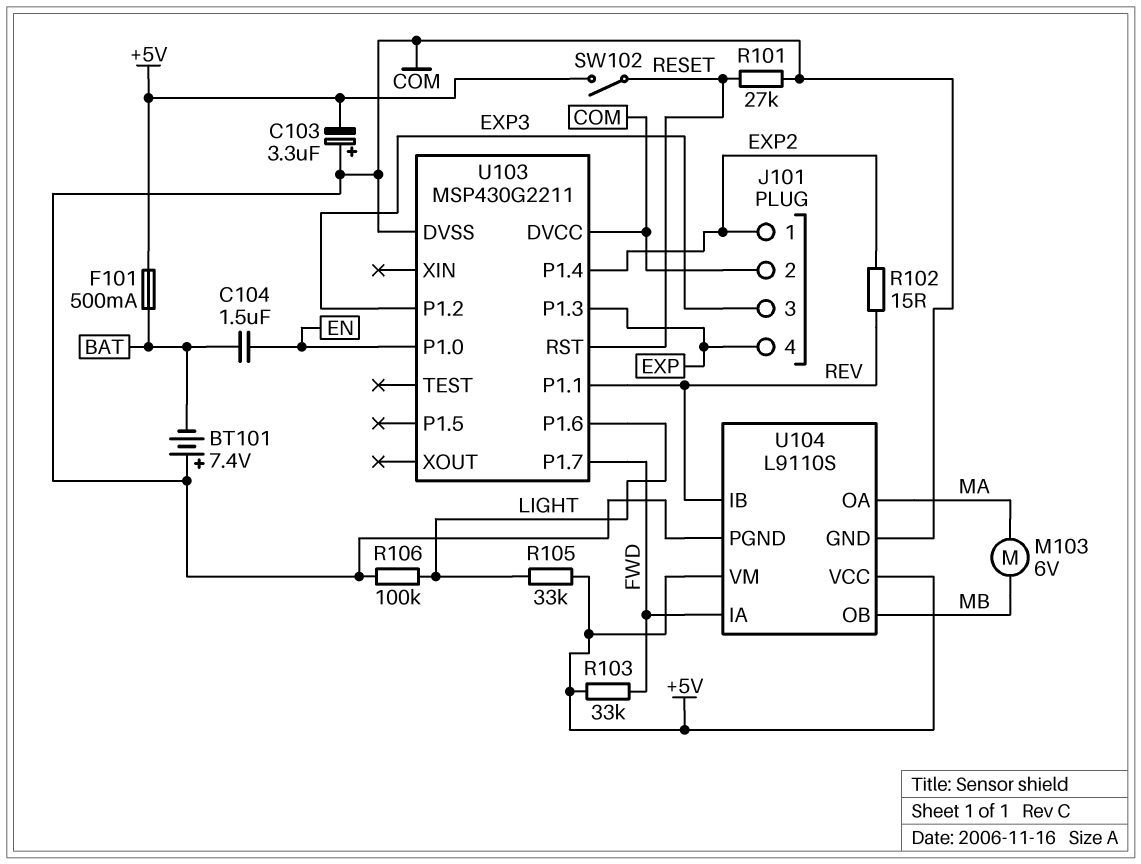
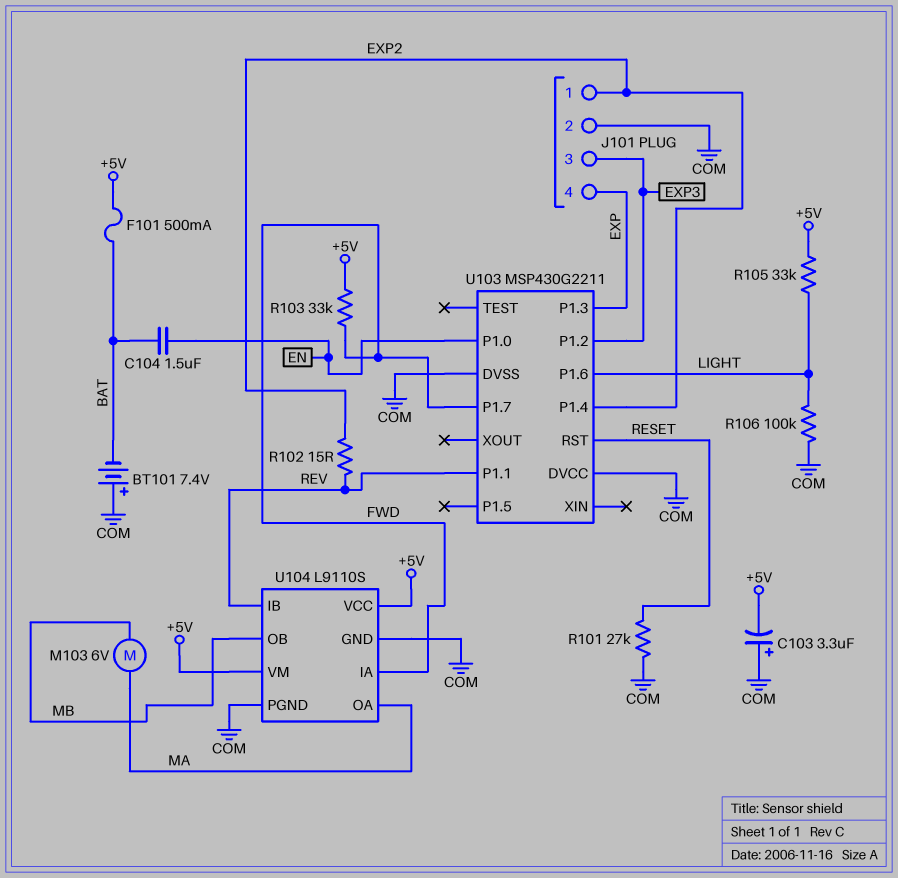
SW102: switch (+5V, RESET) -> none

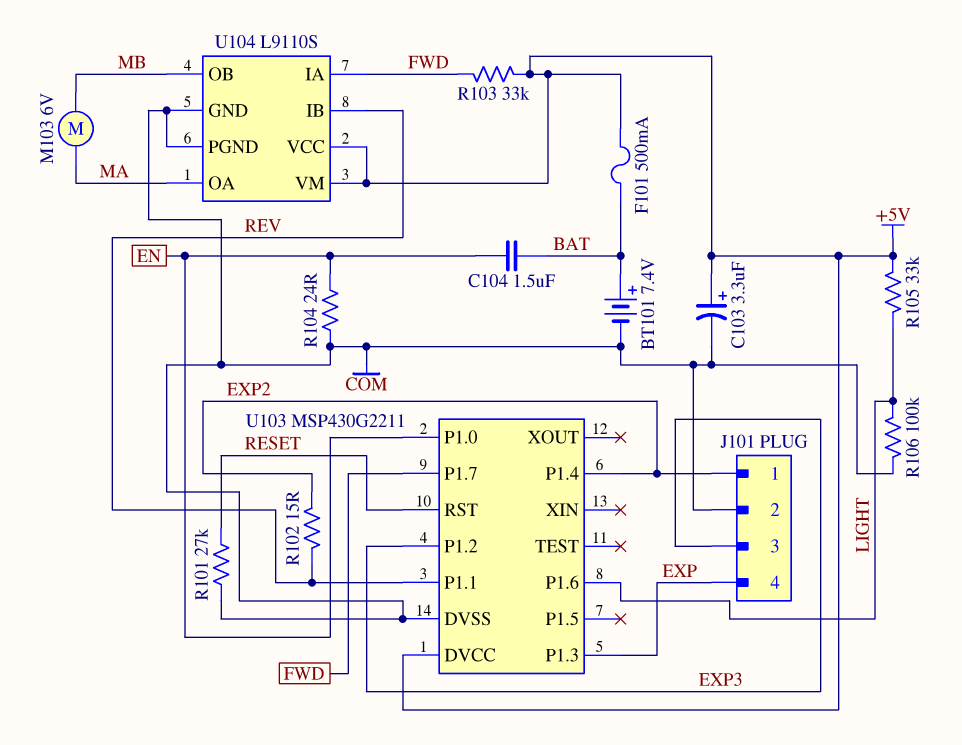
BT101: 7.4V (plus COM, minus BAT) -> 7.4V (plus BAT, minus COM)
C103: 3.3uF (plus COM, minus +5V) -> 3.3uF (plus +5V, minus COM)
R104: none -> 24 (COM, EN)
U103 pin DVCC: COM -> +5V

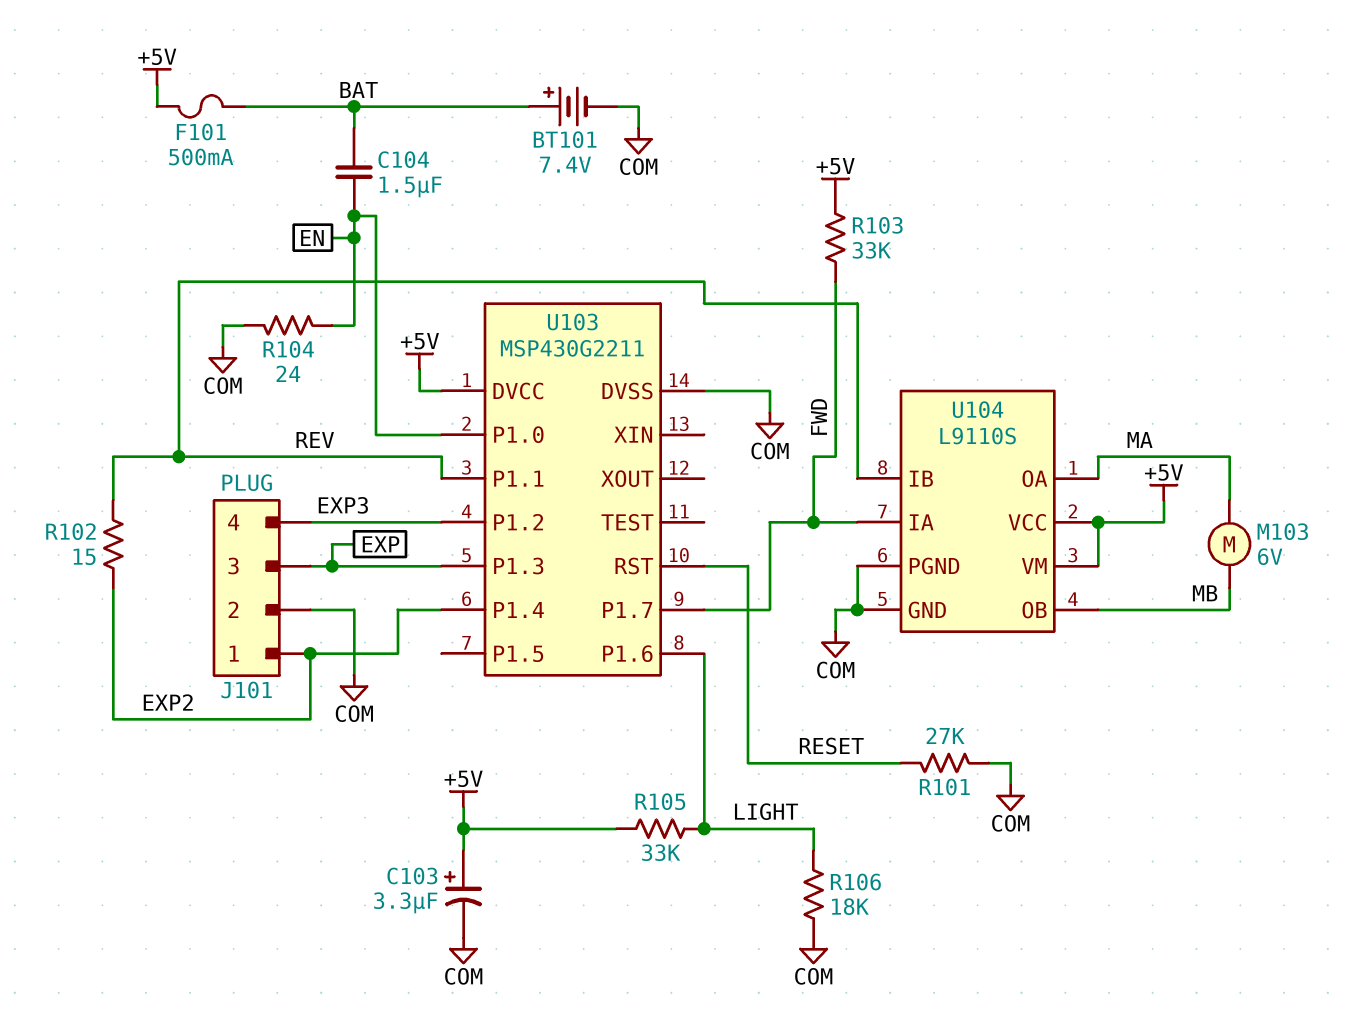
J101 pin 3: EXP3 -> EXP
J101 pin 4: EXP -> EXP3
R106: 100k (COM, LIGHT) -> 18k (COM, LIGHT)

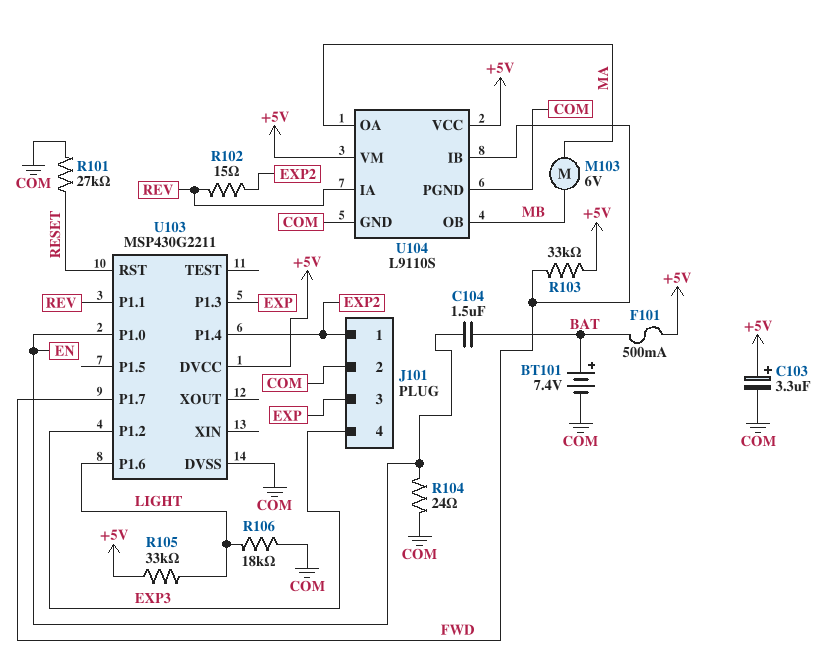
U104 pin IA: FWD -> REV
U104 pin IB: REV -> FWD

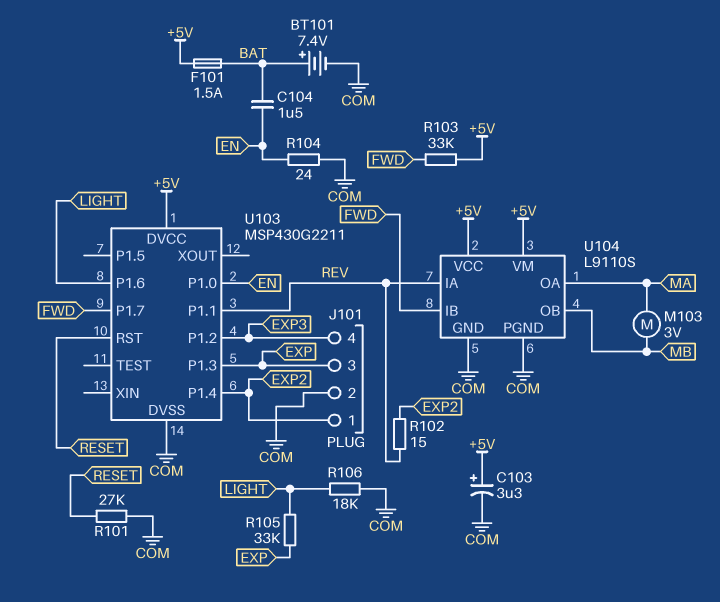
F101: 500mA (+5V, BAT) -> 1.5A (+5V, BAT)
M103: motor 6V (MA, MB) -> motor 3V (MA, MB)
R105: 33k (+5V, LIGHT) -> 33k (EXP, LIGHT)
-*-
_What to work on_.
Copy each line of the material above exactly, but not the images.

_Task result_.
SW102: switch (+5V, RESET) -> none

BT101: 7.4V (plus COM, minus BAT) -> 7.4V (plus BAT, minus COM)
C103: 3.3uF (plus COM, minus +5V) -> 3.3uF (plus +5V, minus COM)
R104: none -> 24 (COM, EN)
U103 pin DVCC: COM -> +5V

J101 pin 3: EXP3 -> EXP
J101 pin 4: EXP -> EXP3
R106: 100k (COM, LIGHT) -> 18k (COM, LIGHT)

U104 pin IA: FWD -> REV
U104 pin IB: REV -> FWD

F101: 500mA (+5V, BAT) -> 1.5A (+5V, BAT)
M103: motor 6V (MA, MB) -> motor 3V (MA, MB)
R105: 33k (+5V, LIGHT) -> 33k (EXP, LIGHT)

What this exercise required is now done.